*** Begin section ***

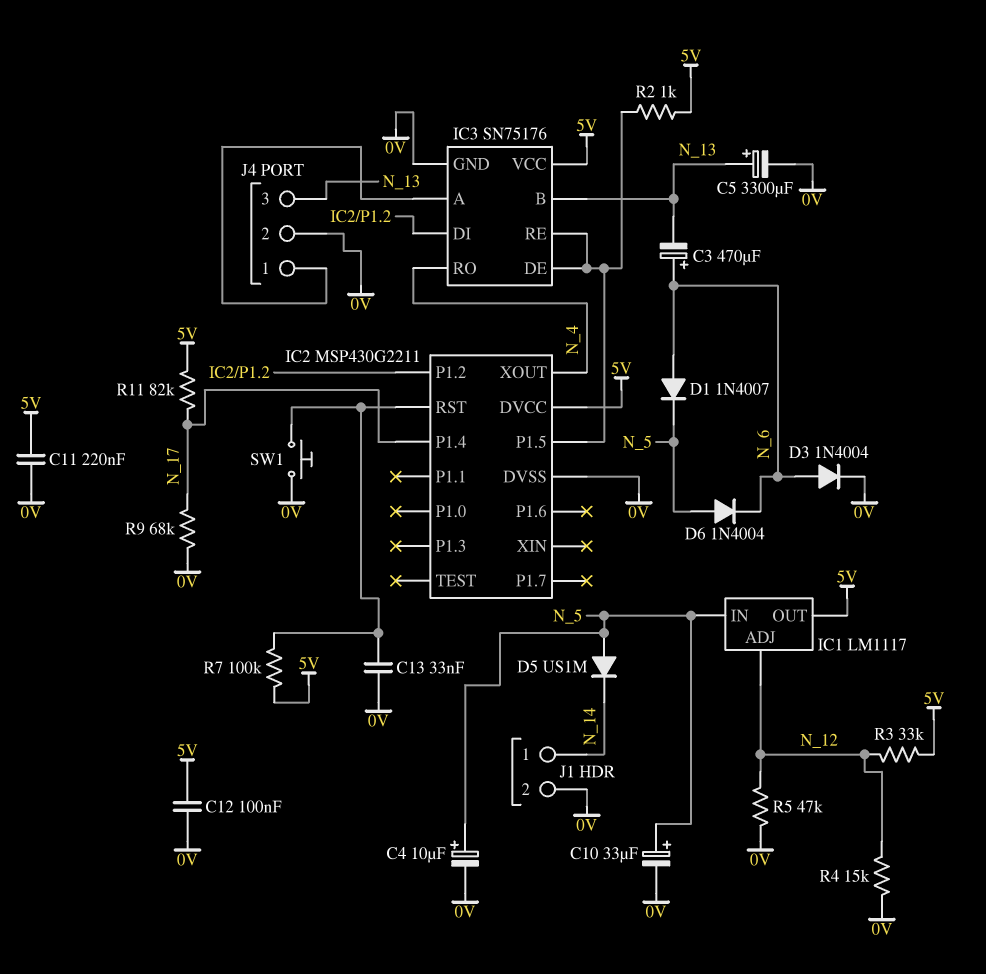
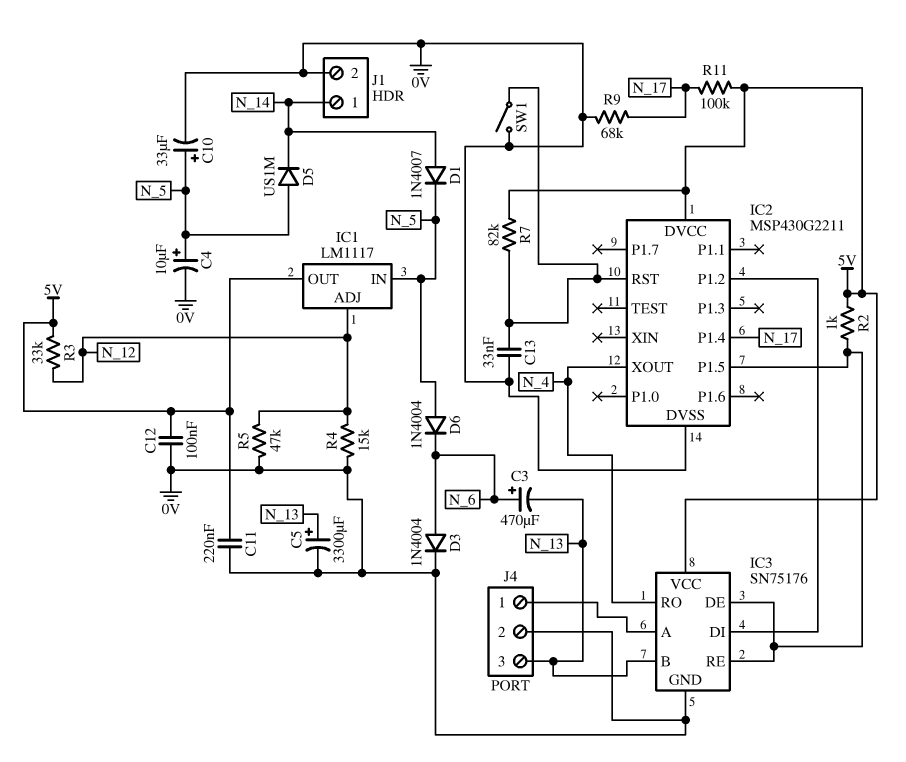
D1: diode 1N4007 (A N_6, K N_5) -> diode 1N4007 (A N_14, K N_5)
R7: 100k (5V, IC2/RST) -> 82k (5V, IC2/RST)
R11: 82k (5V, N_17) -> 100k (5V, N_17)
SW1: button (0V, IC2/RST) -> switch (0V, IC2/RST)

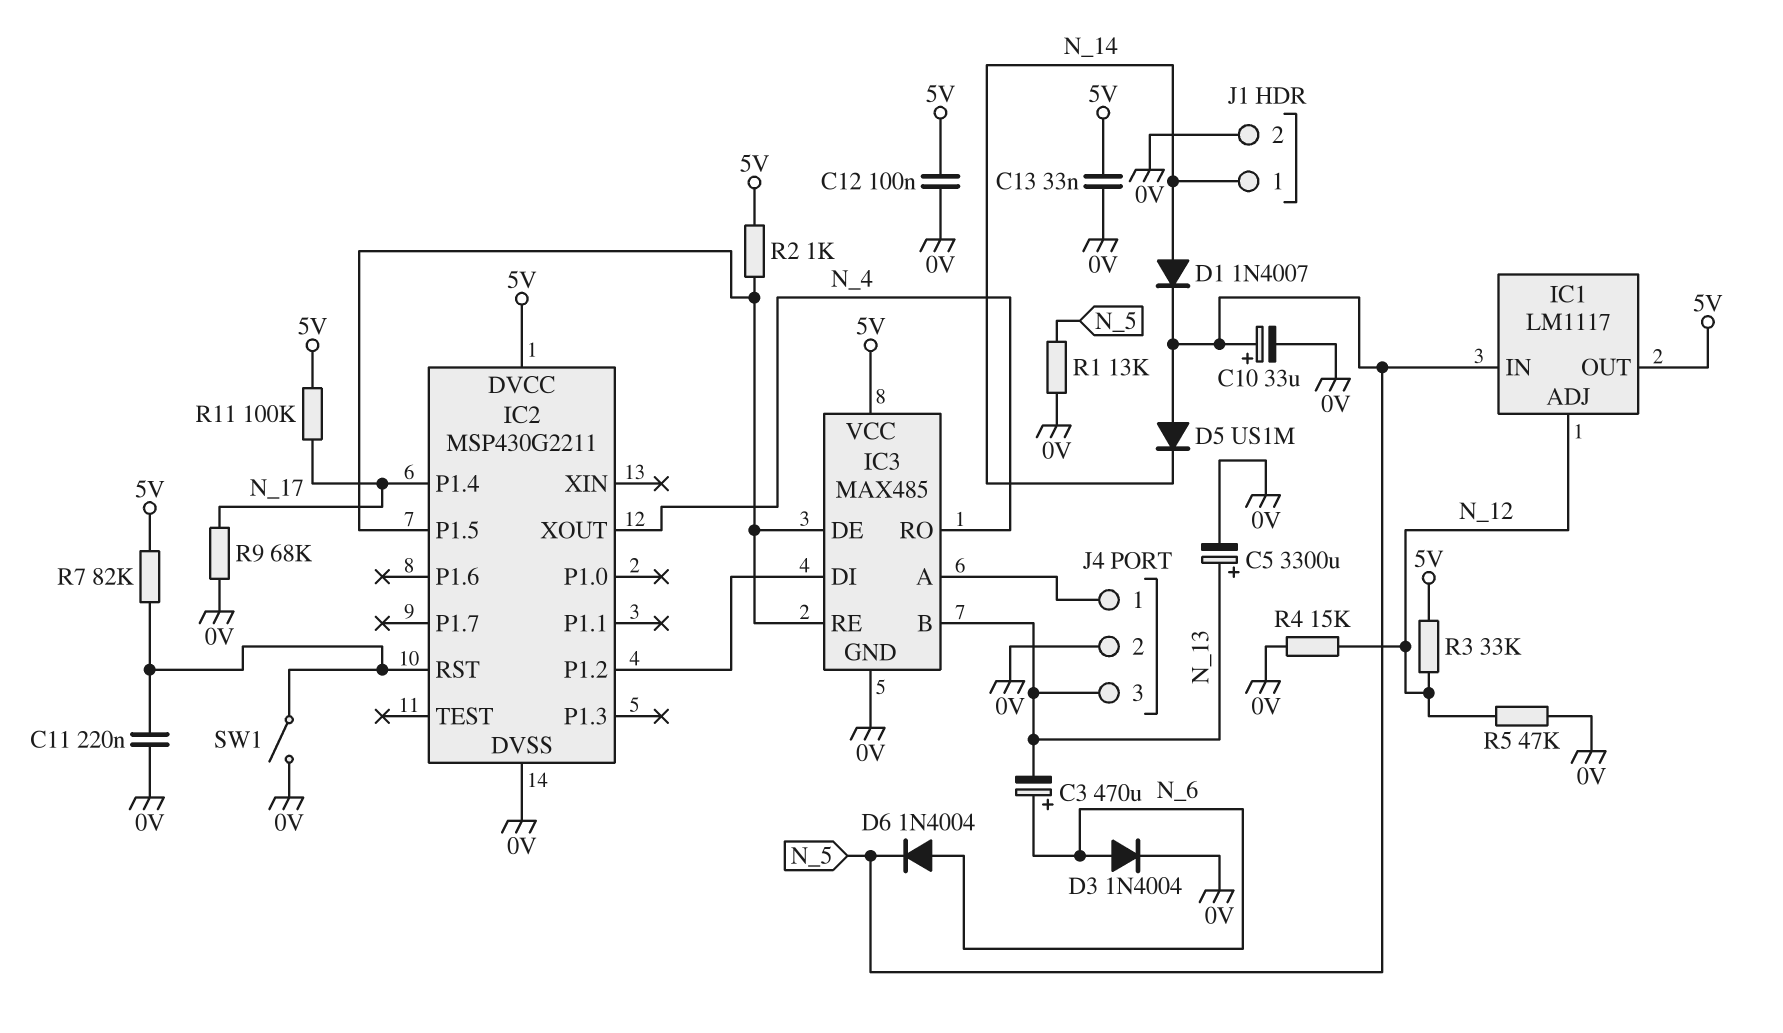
C4: 10uF (plus N_5, minus 0V) -> none
C11: 220nF (0V, 5V) -> 220nF (0V, IC2/RST)
C13: 33nF (0V, IC2/RST) -> 33nF (0V, 5V)
D6: diode 1N4004 (A N_5, K N_6) -> diode 1N4004 (A N_6, K N_5)
IC3: SN75176 -> MAX485
R1: none -> 13k (0V, N_5)

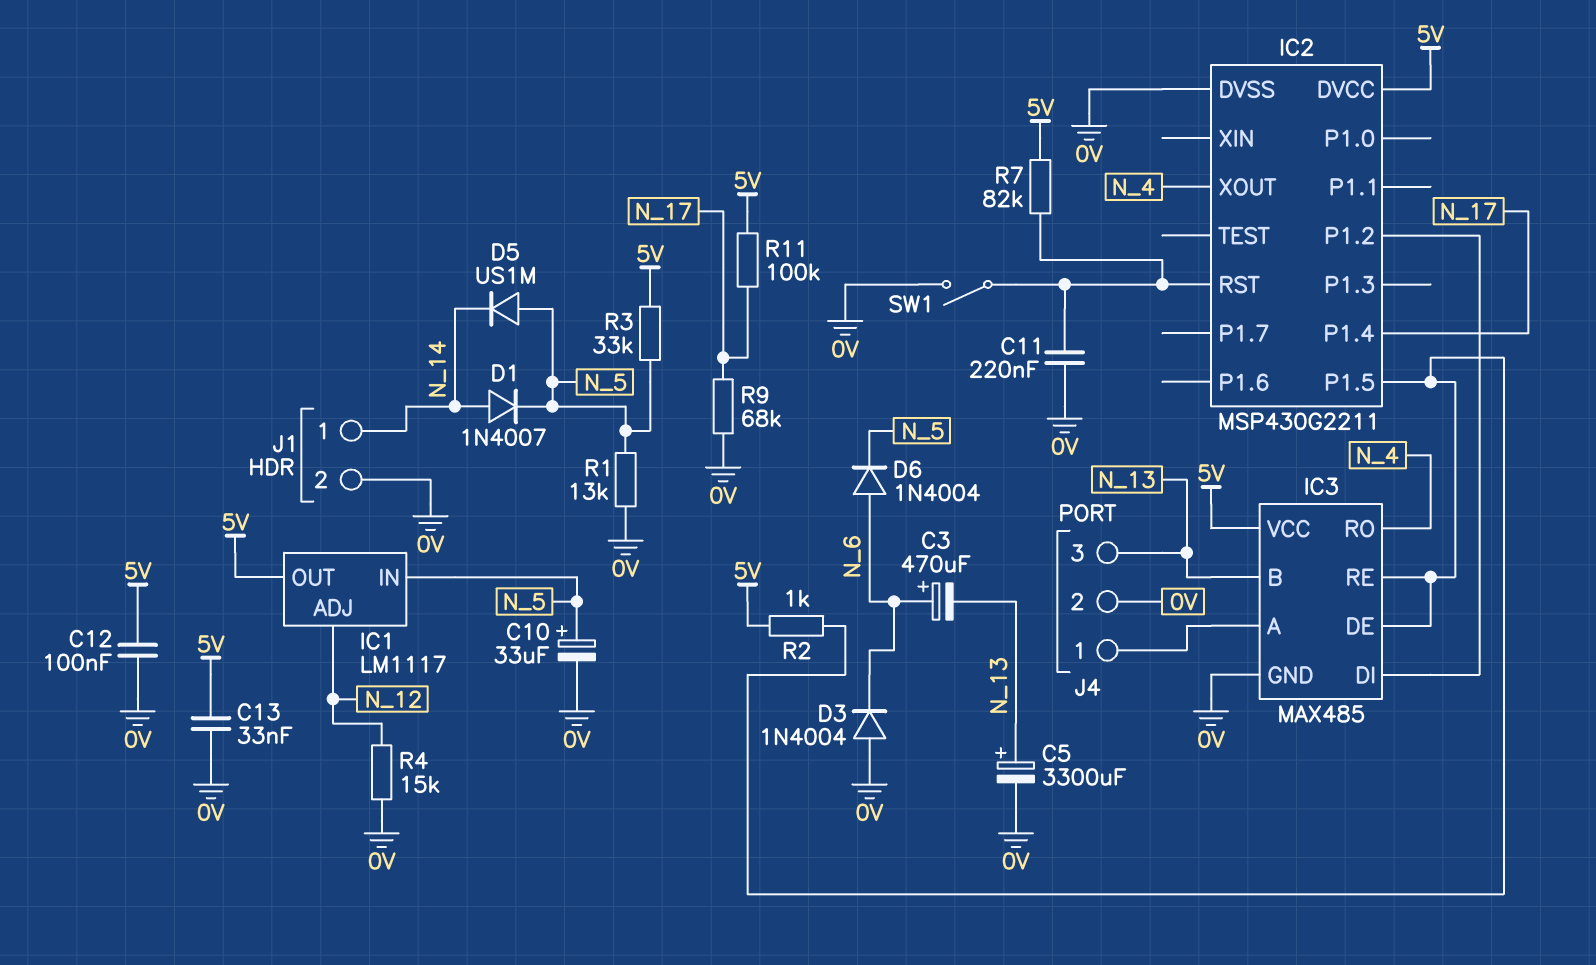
D3: diode 1N4004 (A N_6, K 0V) -> diode 1N4004 (A 0V, K N_6)
R3: 33k (5V, N_12) -> 33k (5V, N_5)
R5: 47k (0V, N_12) -> none

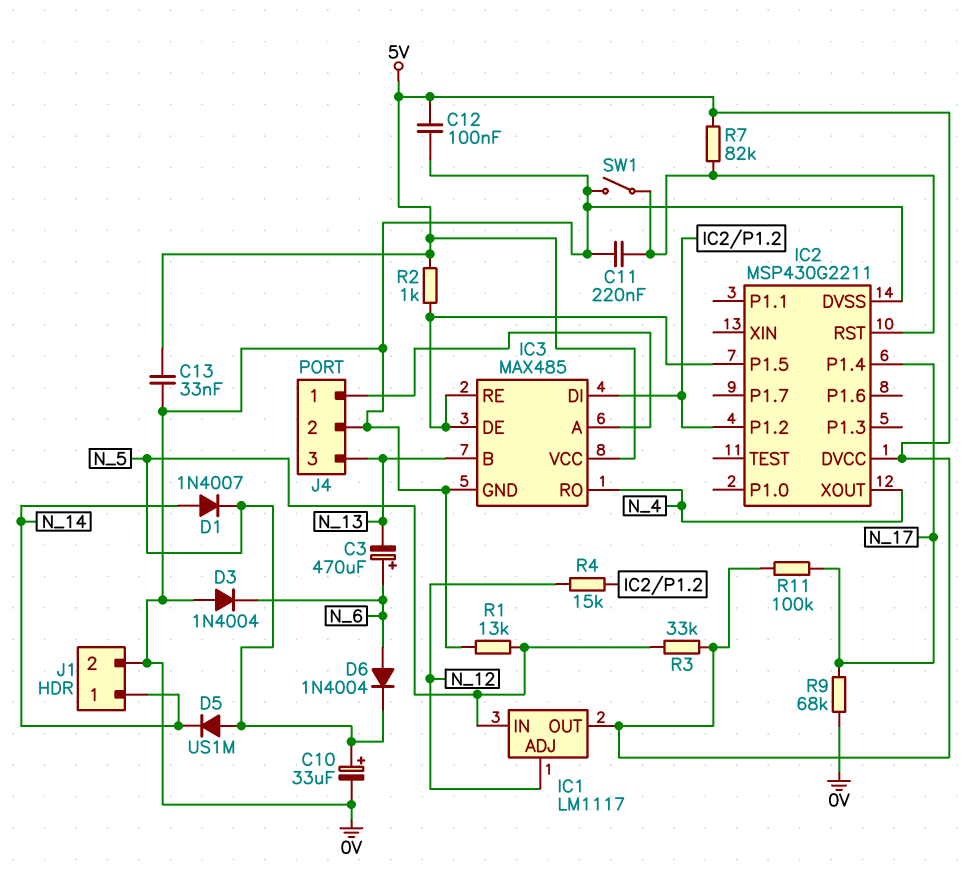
C5: 3300uF (plus N_13, minus 0V) -> none
R4: 15k (0V, N_12) -> 15k (IC2/P1.2, N_12)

*** End section ***

# [ASSIGNMENT]
Please retype exactly the lines from the line containing "IC3: SN75176 -> MAX485" through the final line of the records above, inclusive, leaving out any pictures.

# [RESPONSE]
IC3: SN75176 -> MAX485
R1: none -> 13k (0V, N_5)

D3: diode 1N4004 (A N_6, K 0V) -> diode 1N4004 (A 0V, K N_6)
R3: 33k (5V, N_12) -> 33k (5V, N_5)
R5: 47k (0V, N_12) -> none

C5: 3300uF (plus N_13, minus 0V) -> none
R4: 15k (0V, N_12) -> 15k (IC2/P1.2, N_12)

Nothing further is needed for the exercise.